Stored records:
^^^^

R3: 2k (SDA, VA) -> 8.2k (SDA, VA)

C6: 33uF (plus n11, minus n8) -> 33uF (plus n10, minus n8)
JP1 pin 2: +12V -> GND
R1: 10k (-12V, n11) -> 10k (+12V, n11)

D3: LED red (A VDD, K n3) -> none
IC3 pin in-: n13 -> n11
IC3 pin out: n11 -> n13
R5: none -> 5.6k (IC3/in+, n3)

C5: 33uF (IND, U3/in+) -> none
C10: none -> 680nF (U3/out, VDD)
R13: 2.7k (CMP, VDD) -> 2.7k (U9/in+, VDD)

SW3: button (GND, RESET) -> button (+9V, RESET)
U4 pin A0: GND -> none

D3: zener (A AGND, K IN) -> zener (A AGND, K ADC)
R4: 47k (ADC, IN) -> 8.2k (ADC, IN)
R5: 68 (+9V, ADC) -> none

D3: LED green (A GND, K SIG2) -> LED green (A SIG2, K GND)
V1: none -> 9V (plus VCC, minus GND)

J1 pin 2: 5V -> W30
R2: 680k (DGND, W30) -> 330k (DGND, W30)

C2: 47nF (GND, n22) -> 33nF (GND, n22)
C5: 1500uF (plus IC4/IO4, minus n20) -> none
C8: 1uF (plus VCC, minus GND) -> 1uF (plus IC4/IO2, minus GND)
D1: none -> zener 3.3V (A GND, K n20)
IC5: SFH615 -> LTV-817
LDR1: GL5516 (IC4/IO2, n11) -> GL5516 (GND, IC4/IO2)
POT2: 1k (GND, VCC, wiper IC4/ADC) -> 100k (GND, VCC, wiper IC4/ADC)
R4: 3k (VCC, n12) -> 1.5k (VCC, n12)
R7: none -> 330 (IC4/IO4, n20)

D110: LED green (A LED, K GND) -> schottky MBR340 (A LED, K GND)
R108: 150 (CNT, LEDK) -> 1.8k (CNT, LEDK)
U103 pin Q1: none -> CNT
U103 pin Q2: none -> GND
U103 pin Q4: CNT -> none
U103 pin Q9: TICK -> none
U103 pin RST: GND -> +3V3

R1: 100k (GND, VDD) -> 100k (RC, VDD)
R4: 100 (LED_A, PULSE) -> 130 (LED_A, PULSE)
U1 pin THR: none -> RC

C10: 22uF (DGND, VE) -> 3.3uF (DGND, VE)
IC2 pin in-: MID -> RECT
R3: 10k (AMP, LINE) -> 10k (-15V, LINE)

^^^^

▶ **Requirement**
Restate the data in full so that no line differs from the original.

▶ **Expected answer**
R3: 2k (SDA, VA) -> 8.2k (SDA, VA)

C6: 33uF (plus n11, minus n8) -> 33uF (plus n10, minus n8)
JP1 pin 2: +12V -> GND
R1: 10k (-12V, n11) -> 10k (+12V, n11)

D3: LED red (A VDD, K n3) -> none
IC3 pin in-: n13 -> n11
IC3 pin out: n11 -> n13
R5: none -> 5.6k (IC3/in+, n3)

C5: 33uF (IND, U3/in+) -> none
C10: none -> 680nF (U3/out, VDD)
R13: 2.7k (CMP, VDD) -> 2.7k (U9/in+, VDD)

SW3: button (GND, RESET) -> button (+9V, RESET)
U4 pin A0: GND -> none

D3: zener (A AGND, K IN) -> zener (A AGND, K ADC)
R4: 47k (ADC, IN) -> 8.2k (ADC, IN)
R5: 68 (+9V, ADC) -> none

D3: LED green (A GND, K SIG2) -> LED green (A SIG2, K GND)
V1: none -> 9V (plus VCC, minus GND)

J1 pin 2: 5V -> W30
R2: 680k (DGND, W30) -> 330k (DGND, W30)

C2: 47nF (GND, n22) -> 33nF (GND, n22)
C5: 1500uF (plus IC4/IO4, minus n20) -> none
C8: 1uF (plus VCC, minus GND) -> 1uF (plus IC4/IO2, minus GND)
D1: none -> zener 3.3V (A GND, K n20)
IC5: SFH615 -> LTV-817
LDR1: GL5516 (IC4/IO2, n11) -> GL5516 (GND, IC4/IO2)
POT2: 1k (GND, VCC, wiper IC4/ADC) -> 100k (GND, VCC, wiper IC4/ADC)
R4: 3k (VCC, n12) -> 1.5k (VCC, n12)
R7: none -> 330 (IC4/IO4, n20)

D110: LED green (A LED, K GND) -> schottky MBR340 (A LED, K GND)
R108: 150 (CNT, LEDK) -> 1.8k (CNT, LEDK)
U103 pin Q1: none -> CNT
U103 pin Q2: none -> GND
U103 pin Q4: CNT -> none
U103 pin Q9: TICK -> none
U103 pin RST: GND -> +3V3

R1: 100k (GND, VDD) -> 100k (RC, VDD)
R4: 100 (LED_A, PULSE) -> 130 (LED_A, PULSE)
U1 pin THR: none -> RC

C10: 22uF (DGND, VE) -> 3.3uF (DGND, VE)
IC2 pin in-: MID -> RECT
R3: 10k (AMP, LINE) -> 10k (-15V, LINE)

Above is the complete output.